### Data records:
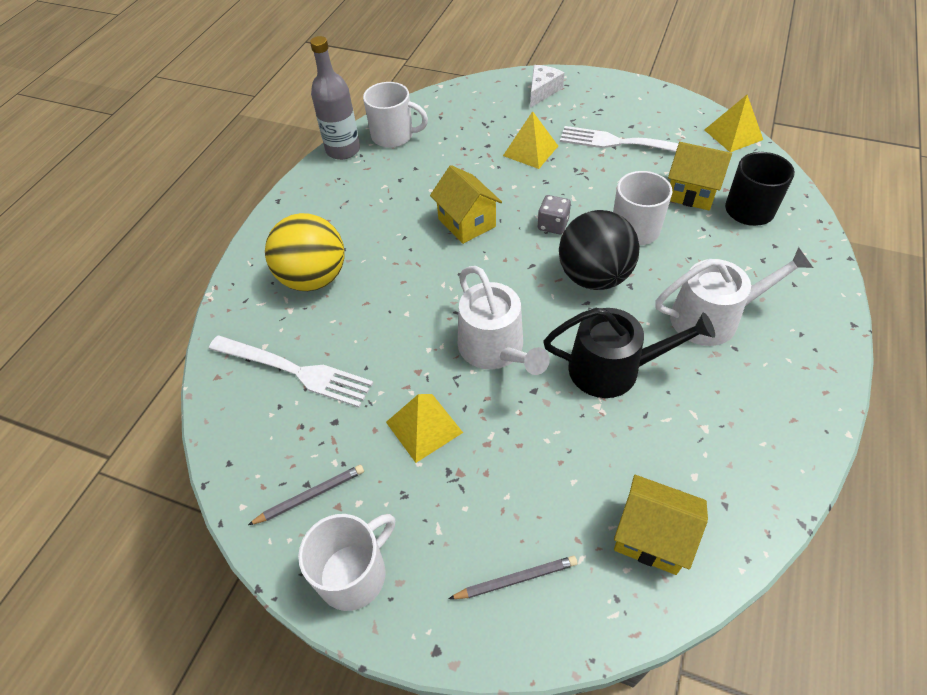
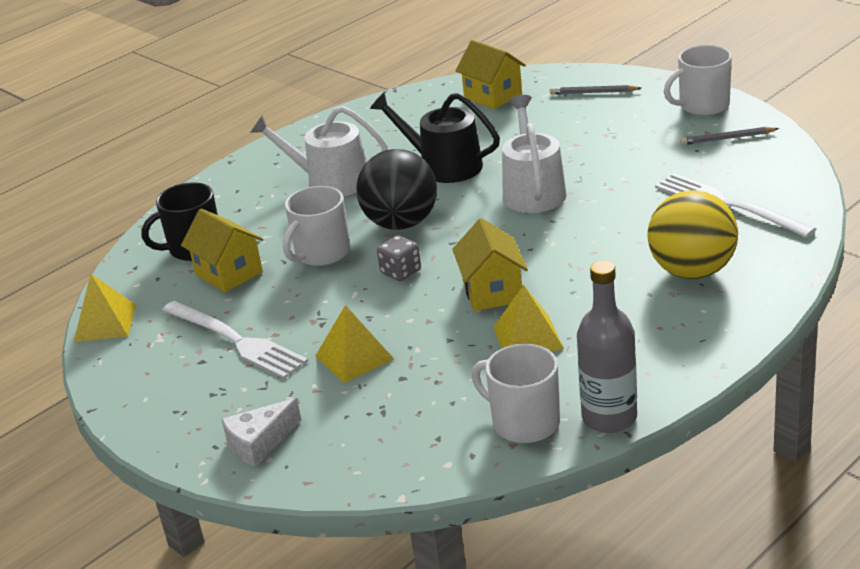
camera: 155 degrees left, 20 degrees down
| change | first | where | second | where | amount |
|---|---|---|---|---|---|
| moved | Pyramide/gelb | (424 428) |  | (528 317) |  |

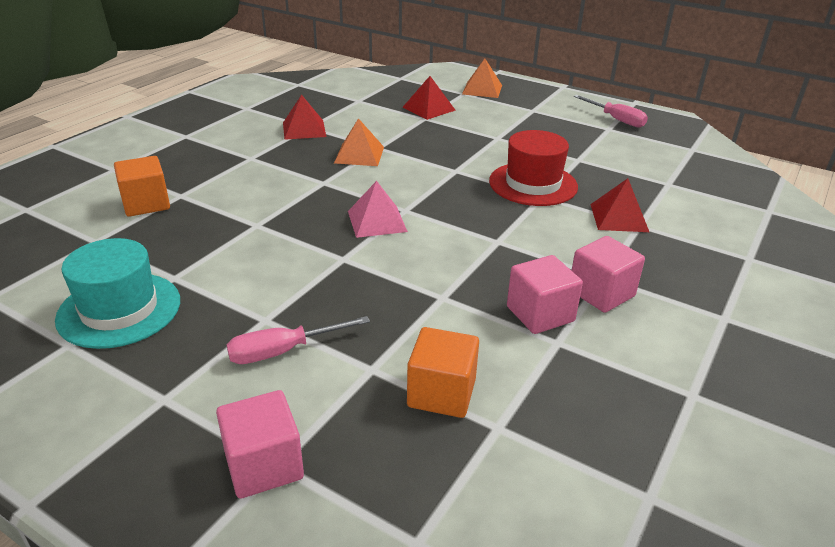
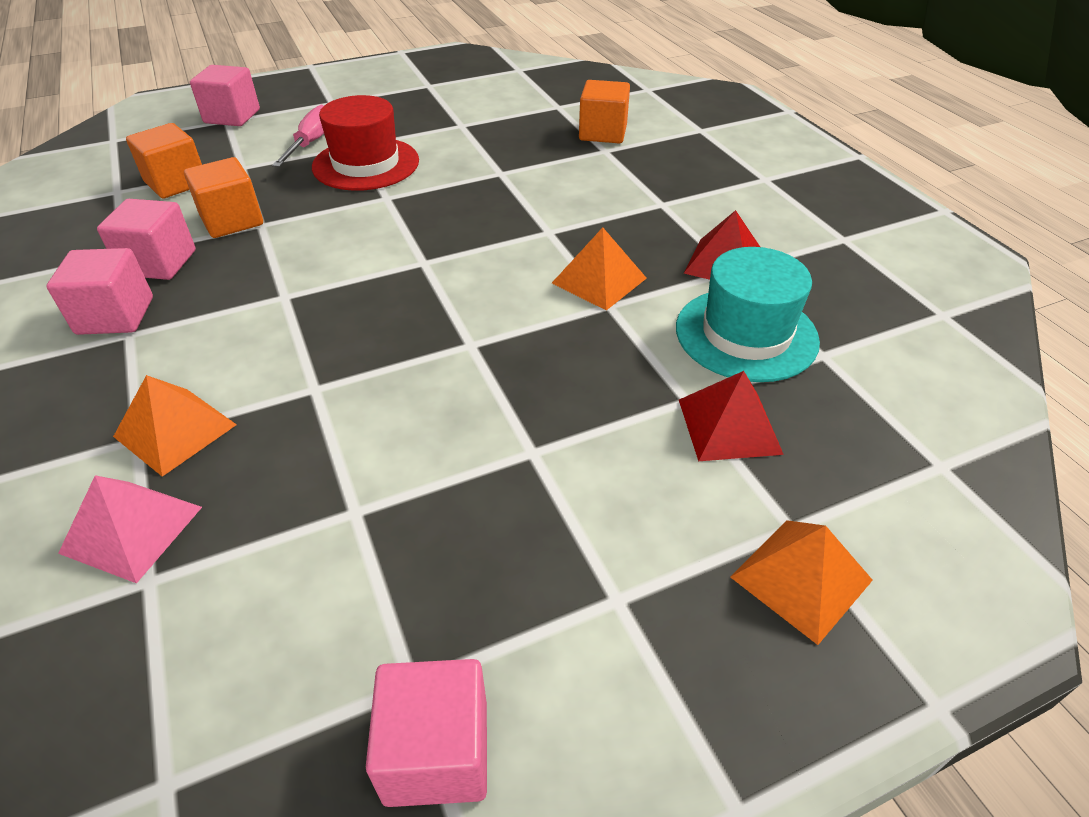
camera: 125 degrees right, 10 degrees up
| change | first | where | second | where | amount |
|---|---|---|---|---|---|
| moved | Hut/türkis | (117 293) |  | (748 314) |  |
| moved | Pyramide/rosa | (378 209) |  | (130 529) |  |
| moved | Hut/rot | (533 168) |  | (365 143) |  |
| replaced | Schraubenzieher/rosa | (611 111) | Kubus/rosa | (426 733) |  |
| recoloured | Pyramide/rot | (619 205) | Pyramide/orange | (175 426) |  |
| added |  |  | Kubus/orange | (223 197) |  |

### Brief:
Pictures excluded, copy the lines exactly from where the material starts to the line with "replaced | Schraubenzieher/rosa", inclusive.

### Answer section:
camera: 155 degrees left, 20 degrees down
| change | first | where | second | where | amount |
|---|---|---|---|---|---|
| moved | Pyramide/gelb | (424 428) |  | (528 317) |  |

camera: 125 degrees right, 10 degrees up
| change | first | where | second | where | amount |
|---|---|---|---|---|---|
| moved | Hut/türkis | (117 293) |  | (748 314) |  |
| moved | Pyramide/rosa | (378 209) |  | (130 529) |  |
| moved | Hut/rot | (533 168) |  | (365 143) |  |
| replaced | Schraubenzieher/rosa | (611 111) | Kubus/rosa | (426 733) |  |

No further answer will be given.